** GOAL **
The required output is the exact run of lines from the line containing "Is there vessel or blood here?" to the line containing "Answer in <instances>...</instances>.", inclusive, and nothing besides.

--- RECORDED INFORMATION ---

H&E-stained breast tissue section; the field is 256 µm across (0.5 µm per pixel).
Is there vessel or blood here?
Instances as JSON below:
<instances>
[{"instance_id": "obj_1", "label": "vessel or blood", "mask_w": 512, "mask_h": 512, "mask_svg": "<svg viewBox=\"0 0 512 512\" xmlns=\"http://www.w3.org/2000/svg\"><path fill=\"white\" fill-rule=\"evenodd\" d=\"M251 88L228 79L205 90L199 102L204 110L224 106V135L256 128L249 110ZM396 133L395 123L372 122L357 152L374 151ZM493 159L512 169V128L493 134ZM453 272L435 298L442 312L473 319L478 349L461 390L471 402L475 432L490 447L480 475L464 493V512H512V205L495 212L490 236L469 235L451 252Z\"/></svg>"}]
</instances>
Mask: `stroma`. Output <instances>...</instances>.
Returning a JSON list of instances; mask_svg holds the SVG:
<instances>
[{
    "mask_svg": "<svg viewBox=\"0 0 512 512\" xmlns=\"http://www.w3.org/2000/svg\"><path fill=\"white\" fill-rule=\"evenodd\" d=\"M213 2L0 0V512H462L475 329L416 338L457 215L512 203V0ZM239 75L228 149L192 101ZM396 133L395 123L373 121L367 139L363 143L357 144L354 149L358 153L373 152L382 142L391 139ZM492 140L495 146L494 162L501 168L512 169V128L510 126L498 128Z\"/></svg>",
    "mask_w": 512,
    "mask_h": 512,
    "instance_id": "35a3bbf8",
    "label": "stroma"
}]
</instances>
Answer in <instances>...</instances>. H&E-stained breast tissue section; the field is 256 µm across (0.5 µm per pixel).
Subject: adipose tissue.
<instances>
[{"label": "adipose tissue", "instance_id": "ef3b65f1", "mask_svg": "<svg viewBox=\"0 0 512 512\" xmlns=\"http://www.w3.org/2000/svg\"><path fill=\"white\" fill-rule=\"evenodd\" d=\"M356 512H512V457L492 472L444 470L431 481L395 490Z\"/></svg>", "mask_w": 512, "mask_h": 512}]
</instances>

---
--- RECORDED INFORMATION ---

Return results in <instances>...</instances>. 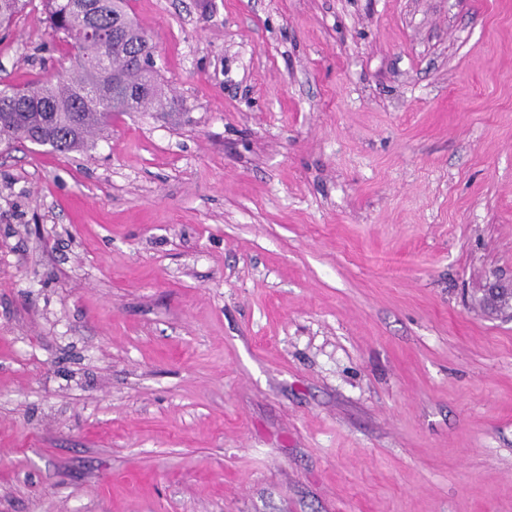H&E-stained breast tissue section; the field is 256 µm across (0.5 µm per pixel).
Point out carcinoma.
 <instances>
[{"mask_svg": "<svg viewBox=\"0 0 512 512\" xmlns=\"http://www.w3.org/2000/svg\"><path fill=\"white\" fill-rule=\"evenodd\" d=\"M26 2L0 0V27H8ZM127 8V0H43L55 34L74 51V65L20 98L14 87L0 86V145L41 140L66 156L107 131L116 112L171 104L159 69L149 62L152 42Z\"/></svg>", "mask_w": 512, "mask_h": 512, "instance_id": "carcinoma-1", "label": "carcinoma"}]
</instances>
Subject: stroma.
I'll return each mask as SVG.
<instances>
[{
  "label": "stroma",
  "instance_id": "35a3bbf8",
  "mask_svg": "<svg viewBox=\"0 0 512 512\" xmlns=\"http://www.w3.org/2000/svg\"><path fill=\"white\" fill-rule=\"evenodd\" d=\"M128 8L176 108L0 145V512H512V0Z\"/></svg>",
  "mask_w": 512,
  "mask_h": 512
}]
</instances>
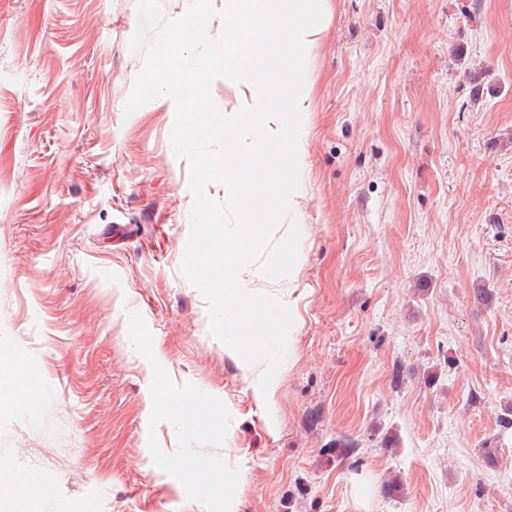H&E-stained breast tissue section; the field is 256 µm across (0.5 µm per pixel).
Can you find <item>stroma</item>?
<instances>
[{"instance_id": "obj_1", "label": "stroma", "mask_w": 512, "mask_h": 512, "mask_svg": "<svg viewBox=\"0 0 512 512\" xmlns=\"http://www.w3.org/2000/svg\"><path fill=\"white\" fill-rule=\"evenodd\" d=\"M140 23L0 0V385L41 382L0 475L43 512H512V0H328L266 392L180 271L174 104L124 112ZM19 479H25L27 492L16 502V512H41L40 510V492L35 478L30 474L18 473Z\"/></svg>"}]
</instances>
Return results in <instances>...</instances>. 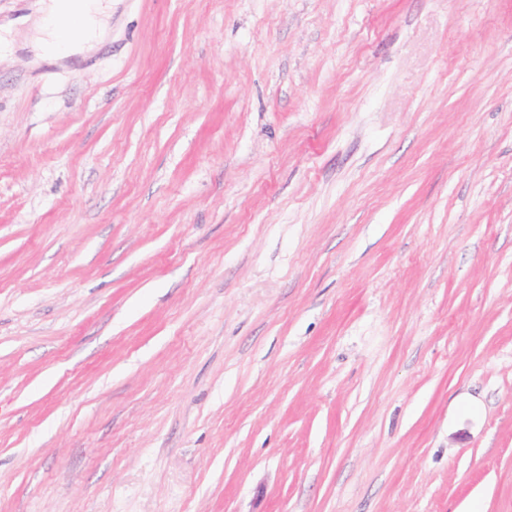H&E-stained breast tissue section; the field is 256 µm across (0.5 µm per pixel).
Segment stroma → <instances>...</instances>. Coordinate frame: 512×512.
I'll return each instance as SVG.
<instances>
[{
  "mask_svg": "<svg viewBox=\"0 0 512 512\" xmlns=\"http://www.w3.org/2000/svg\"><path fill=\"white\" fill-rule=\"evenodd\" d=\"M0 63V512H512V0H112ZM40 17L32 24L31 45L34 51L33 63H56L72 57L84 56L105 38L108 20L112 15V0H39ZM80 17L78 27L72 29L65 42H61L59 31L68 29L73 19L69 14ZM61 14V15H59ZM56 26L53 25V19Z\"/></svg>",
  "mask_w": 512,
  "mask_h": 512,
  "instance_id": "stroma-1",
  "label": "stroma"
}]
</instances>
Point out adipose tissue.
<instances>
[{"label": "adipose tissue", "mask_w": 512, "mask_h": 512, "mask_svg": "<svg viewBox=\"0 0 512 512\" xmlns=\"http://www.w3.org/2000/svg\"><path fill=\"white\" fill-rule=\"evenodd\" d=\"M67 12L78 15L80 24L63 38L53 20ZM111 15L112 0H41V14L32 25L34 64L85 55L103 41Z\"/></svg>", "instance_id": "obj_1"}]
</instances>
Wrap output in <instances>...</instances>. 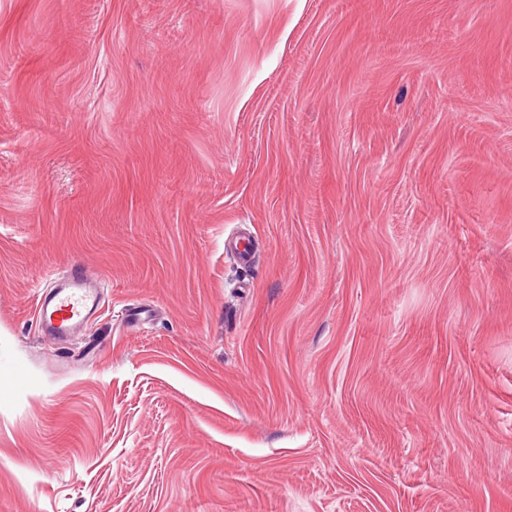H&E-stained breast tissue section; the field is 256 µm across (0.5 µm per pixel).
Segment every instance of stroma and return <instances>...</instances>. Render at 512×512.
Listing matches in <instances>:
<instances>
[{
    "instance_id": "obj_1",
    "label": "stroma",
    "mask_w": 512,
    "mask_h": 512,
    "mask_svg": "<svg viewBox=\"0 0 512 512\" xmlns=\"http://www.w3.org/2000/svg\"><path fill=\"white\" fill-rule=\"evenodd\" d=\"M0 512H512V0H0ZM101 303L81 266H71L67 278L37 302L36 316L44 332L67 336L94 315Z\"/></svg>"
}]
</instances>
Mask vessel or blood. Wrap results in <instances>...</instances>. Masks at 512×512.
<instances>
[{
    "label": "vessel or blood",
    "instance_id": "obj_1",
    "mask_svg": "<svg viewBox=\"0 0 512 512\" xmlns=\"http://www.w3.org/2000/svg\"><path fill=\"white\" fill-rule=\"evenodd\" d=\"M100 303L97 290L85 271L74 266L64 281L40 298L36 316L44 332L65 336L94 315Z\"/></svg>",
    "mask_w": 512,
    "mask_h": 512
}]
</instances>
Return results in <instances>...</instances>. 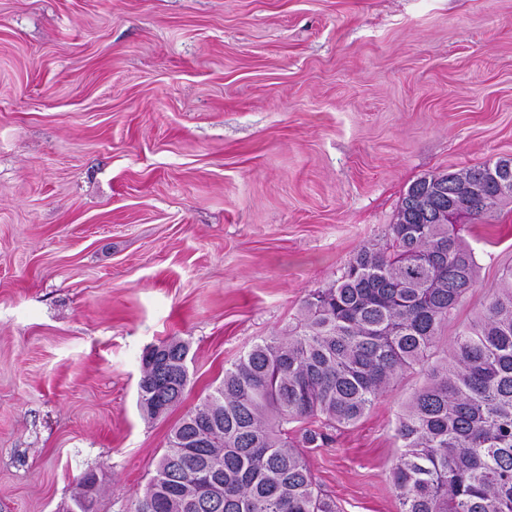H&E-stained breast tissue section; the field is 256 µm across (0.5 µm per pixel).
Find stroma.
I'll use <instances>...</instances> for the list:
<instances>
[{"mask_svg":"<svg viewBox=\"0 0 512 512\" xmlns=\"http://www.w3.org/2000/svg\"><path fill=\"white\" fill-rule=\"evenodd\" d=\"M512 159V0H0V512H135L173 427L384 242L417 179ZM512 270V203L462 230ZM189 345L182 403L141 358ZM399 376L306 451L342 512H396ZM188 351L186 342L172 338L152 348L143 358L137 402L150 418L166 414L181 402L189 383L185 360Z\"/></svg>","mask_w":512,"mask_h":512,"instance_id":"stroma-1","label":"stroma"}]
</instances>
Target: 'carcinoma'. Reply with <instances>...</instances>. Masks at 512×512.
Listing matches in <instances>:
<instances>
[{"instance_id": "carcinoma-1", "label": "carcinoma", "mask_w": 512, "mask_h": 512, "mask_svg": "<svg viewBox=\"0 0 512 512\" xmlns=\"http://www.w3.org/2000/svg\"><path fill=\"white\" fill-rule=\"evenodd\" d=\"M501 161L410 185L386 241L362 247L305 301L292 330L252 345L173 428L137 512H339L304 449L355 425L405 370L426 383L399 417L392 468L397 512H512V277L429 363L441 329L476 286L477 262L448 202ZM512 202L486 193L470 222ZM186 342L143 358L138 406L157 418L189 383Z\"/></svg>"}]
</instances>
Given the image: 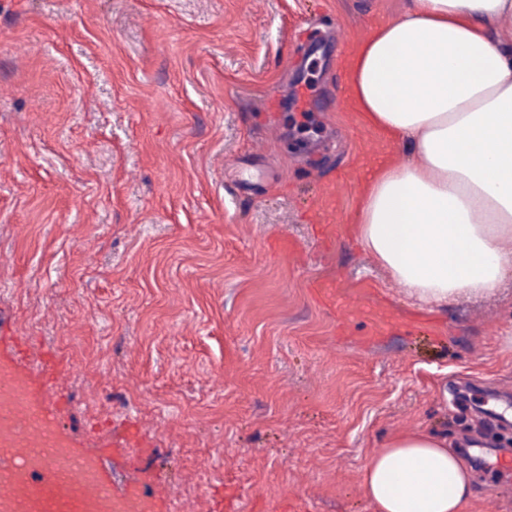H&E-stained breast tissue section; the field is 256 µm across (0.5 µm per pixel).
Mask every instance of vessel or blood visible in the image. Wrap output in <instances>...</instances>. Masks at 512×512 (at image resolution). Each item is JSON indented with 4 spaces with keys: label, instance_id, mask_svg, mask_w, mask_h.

---
--- RECORDED INFORMATION ---

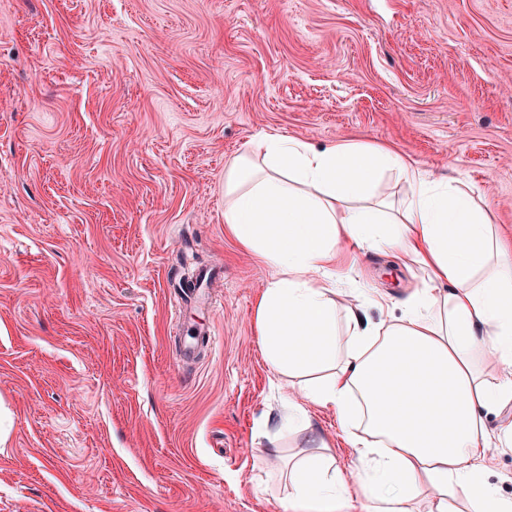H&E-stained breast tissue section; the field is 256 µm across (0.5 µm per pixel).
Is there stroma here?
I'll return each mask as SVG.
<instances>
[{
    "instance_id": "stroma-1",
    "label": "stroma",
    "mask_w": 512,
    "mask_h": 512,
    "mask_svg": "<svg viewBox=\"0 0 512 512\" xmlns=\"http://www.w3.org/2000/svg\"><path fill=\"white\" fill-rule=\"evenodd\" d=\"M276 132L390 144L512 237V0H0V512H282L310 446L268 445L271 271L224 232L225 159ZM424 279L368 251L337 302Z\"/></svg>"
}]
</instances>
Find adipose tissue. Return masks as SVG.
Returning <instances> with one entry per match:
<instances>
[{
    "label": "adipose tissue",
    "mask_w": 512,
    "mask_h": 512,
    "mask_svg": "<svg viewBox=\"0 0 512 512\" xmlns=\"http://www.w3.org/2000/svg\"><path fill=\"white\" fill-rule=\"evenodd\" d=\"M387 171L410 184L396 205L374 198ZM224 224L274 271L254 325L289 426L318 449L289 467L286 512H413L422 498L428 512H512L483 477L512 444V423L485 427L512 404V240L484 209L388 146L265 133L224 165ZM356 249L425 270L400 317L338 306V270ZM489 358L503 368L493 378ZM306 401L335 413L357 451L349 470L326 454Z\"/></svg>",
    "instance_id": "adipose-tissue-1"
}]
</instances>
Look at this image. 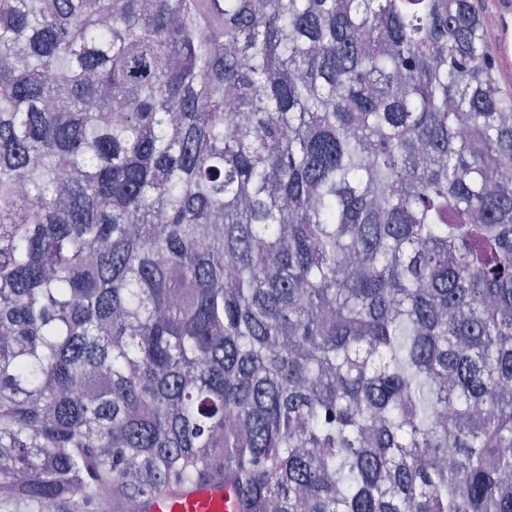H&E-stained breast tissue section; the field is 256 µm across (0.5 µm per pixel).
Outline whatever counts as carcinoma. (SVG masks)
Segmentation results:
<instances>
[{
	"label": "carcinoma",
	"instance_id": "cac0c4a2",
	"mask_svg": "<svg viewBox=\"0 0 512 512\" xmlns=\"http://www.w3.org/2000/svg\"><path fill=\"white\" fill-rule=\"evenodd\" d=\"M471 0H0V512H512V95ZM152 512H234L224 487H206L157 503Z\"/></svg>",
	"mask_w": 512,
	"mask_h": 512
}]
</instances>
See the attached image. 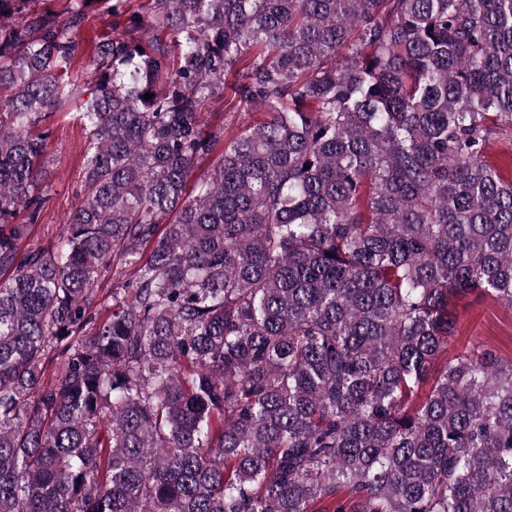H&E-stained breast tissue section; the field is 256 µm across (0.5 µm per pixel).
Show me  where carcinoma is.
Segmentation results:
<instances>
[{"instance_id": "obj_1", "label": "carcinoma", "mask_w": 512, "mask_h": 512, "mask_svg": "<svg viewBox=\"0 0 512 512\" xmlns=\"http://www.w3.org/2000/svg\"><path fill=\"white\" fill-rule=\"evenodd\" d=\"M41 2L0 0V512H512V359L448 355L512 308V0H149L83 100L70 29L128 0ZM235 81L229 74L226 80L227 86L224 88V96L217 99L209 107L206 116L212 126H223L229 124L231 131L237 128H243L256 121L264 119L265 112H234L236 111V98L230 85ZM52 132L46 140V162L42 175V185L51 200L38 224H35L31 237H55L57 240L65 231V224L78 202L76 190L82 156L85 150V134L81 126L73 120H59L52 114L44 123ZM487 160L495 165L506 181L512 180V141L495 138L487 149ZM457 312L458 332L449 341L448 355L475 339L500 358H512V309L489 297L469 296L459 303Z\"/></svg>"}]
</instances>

---

** CORRECT RESULT **
Is there vessel or blood here?
Instances as JSON below:
<instances>
[{"instance_id": "obj_1", "label": "vessel or blood", "mask_w": 512, "mask_h": 512, "mask_svg": "<svg viewBox=\"0 0 512 512\" xmlns=\"http://www.w3.org/2000/svg\"><path fill=\"white\" fill-rule=\"evenodd\" d=\"M251 88L228 79L205 90L199 102L204 110L224 106V135L256 128L249 110ZM396 133L395 123L372 122L357 152L374 151ZM493 159L512 169V128L493 134ZM453 272L435 298L442 312L473 319L478 349L461 390L471 402L475 432L490 447L480 475L464 493V512H512V205L495 212L490 236L469 235L451 252Z\"/></svg>"}]
</instances>
Mask: `stroma`. Output <instances>...</instances>.
Returning a JSON list of instances; mask_svg holds the SVG:
<instances>
[{
    "mask_svg": "<svg viewBox=\"0 0 512 512\" xmlns=\"http://www.w3.org/2000/svg\"><path fill=\"white\" fill-rule=\"evenodd\" d=\"M213 2L0 0V512H462L475 329L416 338L457 215L512 203V0ZM239 75L228 149L192 101ZM396 133L395 123L373 121L367 139L363 143L357 144L354 149L358 153L373 152L382 142L391 139ZM492 140L495 146L494 162L501 168L512 169V128L510 126L498 128Z\"/></svg>",
    "mask_w": 512,
    "mask_h": 512,
    "instance_id": "35a3bbf8",
    "label": "stroma"
}]
</instances>
Answer in <instances>...</instances>. H&E-stained breast tissue section; the field is 256 µm across (0.5 µm per pixel).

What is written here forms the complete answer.